__WHAT THE TASK ASKS__. From the records below, transcribe only the lines running from the one with "C110: 22nF (3V3, LAMP) -> none" through the one with "U2 pin out: AOUT -> VO". Keep both of those end lines.

Itemized modification records:
*** Block opens ***

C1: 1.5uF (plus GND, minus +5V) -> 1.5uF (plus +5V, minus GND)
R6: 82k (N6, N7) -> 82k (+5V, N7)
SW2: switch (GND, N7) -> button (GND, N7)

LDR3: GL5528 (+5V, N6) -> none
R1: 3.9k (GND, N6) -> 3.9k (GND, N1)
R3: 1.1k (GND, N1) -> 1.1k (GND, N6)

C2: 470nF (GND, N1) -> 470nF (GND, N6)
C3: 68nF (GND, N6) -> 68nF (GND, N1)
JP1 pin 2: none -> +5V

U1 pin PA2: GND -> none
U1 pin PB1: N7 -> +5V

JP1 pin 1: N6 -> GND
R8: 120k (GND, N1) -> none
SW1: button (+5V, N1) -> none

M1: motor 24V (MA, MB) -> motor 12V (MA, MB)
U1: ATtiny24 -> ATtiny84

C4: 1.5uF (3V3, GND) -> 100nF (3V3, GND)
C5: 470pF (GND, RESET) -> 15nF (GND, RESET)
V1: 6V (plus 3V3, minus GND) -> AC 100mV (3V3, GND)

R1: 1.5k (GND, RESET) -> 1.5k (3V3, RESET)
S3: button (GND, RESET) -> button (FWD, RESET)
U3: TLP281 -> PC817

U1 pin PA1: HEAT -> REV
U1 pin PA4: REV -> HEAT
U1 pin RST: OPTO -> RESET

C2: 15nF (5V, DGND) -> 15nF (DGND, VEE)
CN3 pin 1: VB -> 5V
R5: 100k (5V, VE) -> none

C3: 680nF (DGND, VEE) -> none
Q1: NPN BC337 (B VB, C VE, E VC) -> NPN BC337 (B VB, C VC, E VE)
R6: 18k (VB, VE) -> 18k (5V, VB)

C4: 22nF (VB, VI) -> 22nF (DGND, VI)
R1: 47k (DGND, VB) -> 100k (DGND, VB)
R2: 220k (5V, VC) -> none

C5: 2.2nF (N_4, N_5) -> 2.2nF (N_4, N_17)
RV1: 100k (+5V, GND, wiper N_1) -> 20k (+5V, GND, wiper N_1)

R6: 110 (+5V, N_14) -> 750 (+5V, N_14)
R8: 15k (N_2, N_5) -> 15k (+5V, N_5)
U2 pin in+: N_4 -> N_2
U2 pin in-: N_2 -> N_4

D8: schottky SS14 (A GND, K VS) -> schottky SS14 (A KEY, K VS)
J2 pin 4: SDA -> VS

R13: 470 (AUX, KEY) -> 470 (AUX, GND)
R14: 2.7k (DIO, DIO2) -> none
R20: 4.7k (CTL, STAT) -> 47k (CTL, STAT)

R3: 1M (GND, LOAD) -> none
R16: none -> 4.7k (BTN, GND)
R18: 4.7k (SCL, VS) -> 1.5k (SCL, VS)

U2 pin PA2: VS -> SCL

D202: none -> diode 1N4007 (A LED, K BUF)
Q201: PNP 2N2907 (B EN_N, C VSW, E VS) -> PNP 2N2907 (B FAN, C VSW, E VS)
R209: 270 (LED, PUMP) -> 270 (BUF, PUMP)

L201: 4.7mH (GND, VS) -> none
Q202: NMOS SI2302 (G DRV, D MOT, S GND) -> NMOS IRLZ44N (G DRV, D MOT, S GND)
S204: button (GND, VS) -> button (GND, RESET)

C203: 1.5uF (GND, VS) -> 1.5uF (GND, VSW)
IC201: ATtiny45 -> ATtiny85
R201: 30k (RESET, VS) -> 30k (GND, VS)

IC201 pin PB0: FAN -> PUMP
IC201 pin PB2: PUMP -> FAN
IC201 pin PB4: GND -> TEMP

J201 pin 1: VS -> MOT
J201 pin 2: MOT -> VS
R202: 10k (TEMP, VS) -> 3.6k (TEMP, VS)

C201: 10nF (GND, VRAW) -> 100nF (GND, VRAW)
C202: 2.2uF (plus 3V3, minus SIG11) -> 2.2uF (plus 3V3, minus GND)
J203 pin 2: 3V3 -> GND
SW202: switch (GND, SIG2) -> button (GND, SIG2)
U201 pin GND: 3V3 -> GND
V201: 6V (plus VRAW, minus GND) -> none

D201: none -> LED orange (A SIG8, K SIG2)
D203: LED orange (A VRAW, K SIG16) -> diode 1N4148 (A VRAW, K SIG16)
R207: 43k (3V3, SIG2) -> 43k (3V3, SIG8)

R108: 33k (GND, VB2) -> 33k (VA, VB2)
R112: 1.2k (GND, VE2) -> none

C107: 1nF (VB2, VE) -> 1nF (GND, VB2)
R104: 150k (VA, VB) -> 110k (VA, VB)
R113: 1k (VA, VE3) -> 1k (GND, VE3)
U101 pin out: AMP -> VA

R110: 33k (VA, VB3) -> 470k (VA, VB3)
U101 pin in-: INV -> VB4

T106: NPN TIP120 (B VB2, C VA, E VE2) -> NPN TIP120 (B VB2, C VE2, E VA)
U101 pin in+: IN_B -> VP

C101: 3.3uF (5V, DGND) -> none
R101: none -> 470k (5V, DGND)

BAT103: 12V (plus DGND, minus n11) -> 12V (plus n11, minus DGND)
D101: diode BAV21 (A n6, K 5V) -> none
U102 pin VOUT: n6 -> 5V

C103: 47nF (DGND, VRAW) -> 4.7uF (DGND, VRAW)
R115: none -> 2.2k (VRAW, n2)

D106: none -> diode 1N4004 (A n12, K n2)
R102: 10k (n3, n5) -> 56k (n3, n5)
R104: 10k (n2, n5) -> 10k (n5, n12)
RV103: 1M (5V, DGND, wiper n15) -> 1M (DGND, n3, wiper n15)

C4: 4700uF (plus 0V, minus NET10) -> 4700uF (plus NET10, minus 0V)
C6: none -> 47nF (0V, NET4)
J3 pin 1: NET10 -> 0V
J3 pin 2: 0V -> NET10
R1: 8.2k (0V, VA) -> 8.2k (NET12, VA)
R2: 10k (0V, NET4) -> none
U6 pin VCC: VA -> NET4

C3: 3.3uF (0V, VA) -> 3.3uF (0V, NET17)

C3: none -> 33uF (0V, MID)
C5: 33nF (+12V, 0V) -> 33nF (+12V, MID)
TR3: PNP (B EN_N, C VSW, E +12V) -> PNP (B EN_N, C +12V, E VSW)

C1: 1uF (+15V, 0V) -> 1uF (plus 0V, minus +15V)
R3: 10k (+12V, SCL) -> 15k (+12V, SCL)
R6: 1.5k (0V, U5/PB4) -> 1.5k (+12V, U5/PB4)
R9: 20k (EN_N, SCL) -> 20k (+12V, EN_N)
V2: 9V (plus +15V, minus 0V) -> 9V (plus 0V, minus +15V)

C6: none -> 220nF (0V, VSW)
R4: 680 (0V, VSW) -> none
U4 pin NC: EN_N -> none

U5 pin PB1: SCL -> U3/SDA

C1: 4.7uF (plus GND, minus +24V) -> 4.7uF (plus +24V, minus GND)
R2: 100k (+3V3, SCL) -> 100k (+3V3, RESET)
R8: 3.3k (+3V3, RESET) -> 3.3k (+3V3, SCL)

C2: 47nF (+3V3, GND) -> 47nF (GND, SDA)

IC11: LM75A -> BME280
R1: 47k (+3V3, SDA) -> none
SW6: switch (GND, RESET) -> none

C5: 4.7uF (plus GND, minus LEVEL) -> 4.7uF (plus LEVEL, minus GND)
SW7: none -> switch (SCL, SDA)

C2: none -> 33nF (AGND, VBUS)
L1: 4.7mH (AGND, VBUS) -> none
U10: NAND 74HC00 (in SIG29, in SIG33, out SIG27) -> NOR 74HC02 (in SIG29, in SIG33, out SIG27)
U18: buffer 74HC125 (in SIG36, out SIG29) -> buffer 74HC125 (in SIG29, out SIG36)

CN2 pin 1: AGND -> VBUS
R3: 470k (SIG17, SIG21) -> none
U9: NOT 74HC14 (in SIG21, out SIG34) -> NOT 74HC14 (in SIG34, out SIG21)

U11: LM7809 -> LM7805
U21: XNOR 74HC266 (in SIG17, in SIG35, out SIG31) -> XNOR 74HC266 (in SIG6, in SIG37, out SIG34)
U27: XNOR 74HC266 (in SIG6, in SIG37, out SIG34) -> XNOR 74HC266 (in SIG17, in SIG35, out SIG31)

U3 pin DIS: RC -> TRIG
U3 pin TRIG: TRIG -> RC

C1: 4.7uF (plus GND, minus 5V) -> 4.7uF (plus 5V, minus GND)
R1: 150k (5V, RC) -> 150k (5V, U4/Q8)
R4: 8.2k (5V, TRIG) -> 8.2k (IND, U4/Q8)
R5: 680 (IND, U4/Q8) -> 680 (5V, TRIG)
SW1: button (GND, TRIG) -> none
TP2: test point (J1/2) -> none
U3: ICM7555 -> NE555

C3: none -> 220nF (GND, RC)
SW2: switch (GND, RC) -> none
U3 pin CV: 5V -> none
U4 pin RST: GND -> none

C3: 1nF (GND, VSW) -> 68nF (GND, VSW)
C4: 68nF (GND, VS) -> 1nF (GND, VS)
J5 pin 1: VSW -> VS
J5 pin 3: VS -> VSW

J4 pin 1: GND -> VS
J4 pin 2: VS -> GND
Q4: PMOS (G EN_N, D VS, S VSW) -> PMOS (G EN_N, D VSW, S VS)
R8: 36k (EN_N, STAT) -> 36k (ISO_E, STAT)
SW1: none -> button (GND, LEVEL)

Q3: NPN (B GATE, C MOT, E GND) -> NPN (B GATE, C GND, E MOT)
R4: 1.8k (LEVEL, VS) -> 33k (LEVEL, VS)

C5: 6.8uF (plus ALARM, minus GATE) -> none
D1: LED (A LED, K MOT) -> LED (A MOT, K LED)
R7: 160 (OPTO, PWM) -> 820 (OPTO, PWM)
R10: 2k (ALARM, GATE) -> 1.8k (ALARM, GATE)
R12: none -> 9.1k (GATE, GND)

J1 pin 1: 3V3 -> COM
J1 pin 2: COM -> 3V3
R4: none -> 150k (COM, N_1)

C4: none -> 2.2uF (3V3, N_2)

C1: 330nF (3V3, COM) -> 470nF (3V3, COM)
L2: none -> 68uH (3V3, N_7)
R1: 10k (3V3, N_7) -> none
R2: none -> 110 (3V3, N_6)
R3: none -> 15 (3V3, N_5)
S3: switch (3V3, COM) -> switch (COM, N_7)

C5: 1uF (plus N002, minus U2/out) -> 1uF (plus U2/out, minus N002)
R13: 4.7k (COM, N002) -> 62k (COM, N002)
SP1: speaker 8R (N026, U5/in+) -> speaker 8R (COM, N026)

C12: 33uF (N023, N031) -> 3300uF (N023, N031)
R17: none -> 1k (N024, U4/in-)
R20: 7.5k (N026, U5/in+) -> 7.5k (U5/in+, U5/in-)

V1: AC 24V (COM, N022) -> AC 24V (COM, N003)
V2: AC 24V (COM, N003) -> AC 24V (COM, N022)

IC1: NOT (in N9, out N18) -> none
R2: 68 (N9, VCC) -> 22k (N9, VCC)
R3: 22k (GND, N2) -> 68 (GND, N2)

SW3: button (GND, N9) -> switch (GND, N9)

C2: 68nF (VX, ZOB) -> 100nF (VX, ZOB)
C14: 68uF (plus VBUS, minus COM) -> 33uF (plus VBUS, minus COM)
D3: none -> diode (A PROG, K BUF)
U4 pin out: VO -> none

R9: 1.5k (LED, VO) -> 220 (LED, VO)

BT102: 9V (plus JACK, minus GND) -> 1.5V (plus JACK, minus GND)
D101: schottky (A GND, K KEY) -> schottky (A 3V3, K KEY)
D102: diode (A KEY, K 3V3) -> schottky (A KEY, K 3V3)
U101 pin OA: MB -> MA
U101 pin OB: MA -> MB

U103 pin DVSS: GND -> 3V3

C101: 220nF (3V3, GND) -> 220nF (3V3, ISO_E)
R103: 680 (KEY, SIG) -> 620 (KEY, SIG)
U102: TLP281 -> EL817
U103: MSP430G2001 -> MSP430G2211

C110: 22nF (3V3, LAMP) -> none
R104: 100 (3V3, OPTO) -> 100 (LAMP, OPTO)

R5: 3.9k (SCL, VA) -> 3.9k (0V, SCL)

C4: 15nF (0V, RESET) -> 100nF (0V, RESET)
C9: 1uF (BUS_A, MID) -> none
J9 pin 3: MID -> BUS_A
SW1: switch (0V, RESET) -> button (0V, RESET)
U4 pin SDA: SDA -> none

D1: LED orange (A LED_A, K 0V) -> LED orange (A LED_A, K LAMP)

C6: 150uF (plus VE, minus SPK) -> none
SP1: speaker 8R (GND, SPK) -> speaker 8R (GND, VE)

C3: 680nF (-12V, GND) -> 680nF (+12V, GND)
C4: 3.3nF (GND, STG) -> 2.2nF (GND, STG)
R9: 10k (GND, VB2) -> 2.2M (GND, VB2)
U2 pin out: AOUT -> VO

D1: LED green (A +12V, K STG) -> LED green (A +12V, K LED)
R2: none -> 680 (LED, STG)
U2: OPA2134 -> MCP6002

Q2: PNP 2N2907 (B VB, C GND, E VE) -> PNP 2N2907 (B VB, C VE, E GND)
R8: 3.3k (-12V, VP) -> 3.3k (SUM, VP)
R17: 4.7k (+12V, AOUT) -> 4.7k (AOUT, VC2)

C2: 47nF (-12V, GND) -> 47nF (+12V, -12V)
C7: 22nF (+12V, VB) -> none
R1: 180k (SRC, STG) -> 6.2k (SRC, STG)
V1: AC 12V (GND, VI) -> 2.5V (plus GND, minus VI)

*** Block closes ***

__SOLUTION FOR THIS EXERCISE__.
C110: 22nF (3V3, LAMP) -> none
R104: 100 (3V3, OPTO) -> 100 (LAMP, OPTO)

R5: 3.9k (SCL, VA) -> 3.9k (0V, SCL)

C4: 15nF (0V, RESET) -> 100nF (0V, RESET)
C9: 1uF (BUS_A, MID) -> none
J9 pin 3: MID -> BUS_A
SW1: switch (0V, RESET) -> button (0V, RESET)
U4 pin SDA: SDA -> none

D1: LED orange (A LED_A, K 0V) -> LED orange (A LED_A, K LAMP)

C6: 150uF (plus VE, minus SPK) -> none
SP1: speaker 8R (GND, SPK) -> speaker 8R (GND, VE)

C3: 680nF (-12V, GND) -> 680nF (+12V, GND)
C4: 3.3nF (GND, STG) -> 2.2nF (GND, STG)
R9: 10k (GND, VB2) -> 2.2M (GND, VB2)
U2 pin out: AOUT -> VO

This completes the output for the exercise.